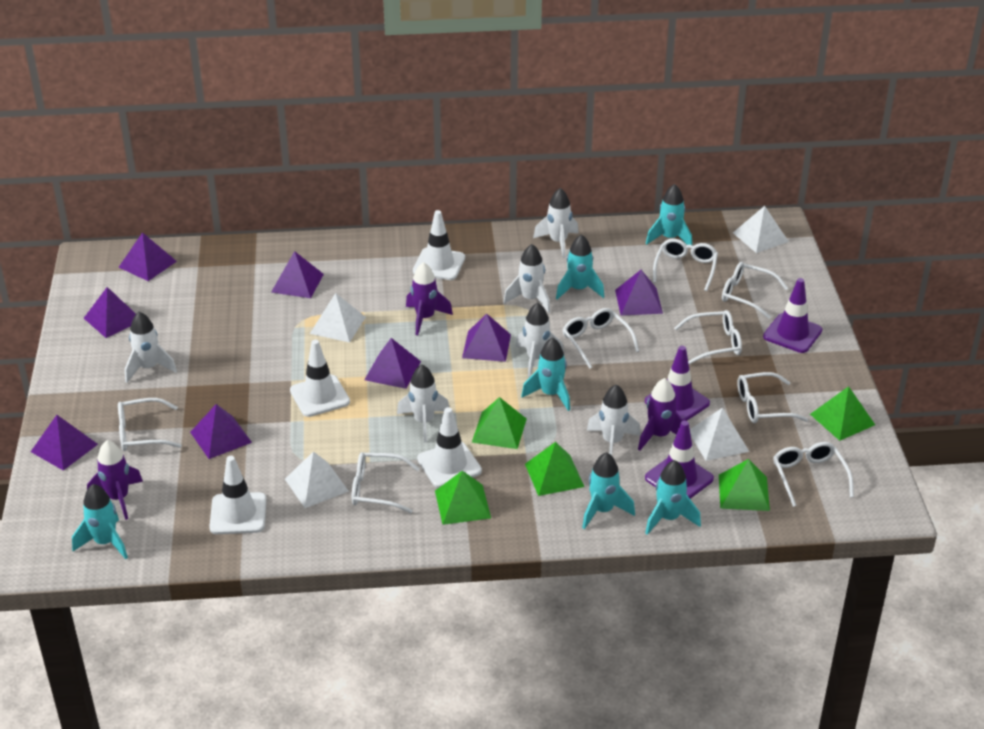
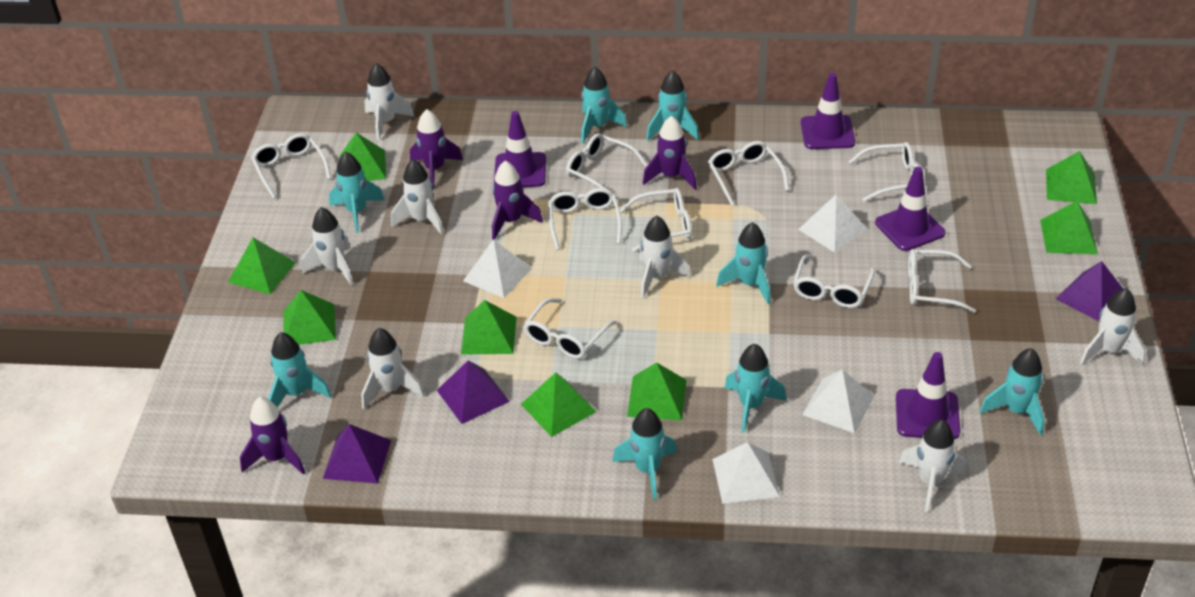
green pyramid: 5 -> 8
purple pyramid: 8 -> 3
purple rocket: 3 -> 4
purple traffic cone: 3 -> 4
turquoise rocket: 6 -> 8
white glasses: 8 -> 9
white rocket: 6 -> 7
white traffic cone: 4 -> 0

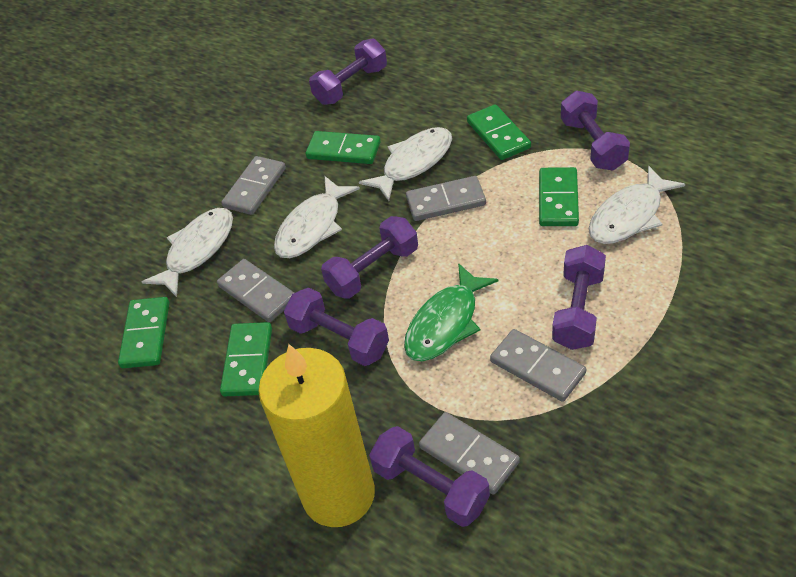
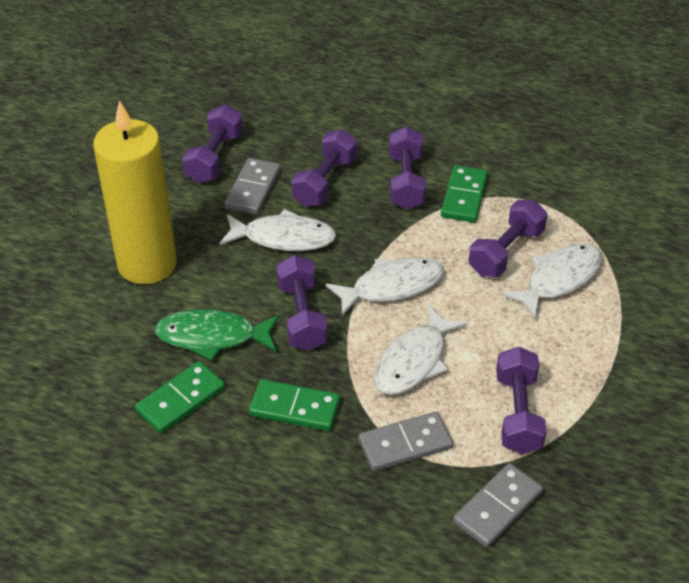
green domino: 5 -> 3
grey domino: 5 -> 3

________________________

### WHAT THIS TASK INVOLVES
What you give back must be the data above, reproduced exactly and free of pictures.

### RESULT
green pyramid: 5 -> 8
purple pyramid: 8 -> 3
purple rocket: 3 -> 4
purple traffic cone: 3 -> 4
turquoise rocket: 6 -> 8
white glasses: 8 -> 9
white rocket: 6 -> 7
white traffic cone: 4 -> 0

green domino: 5 -> 3
grey domino: 5 -> 3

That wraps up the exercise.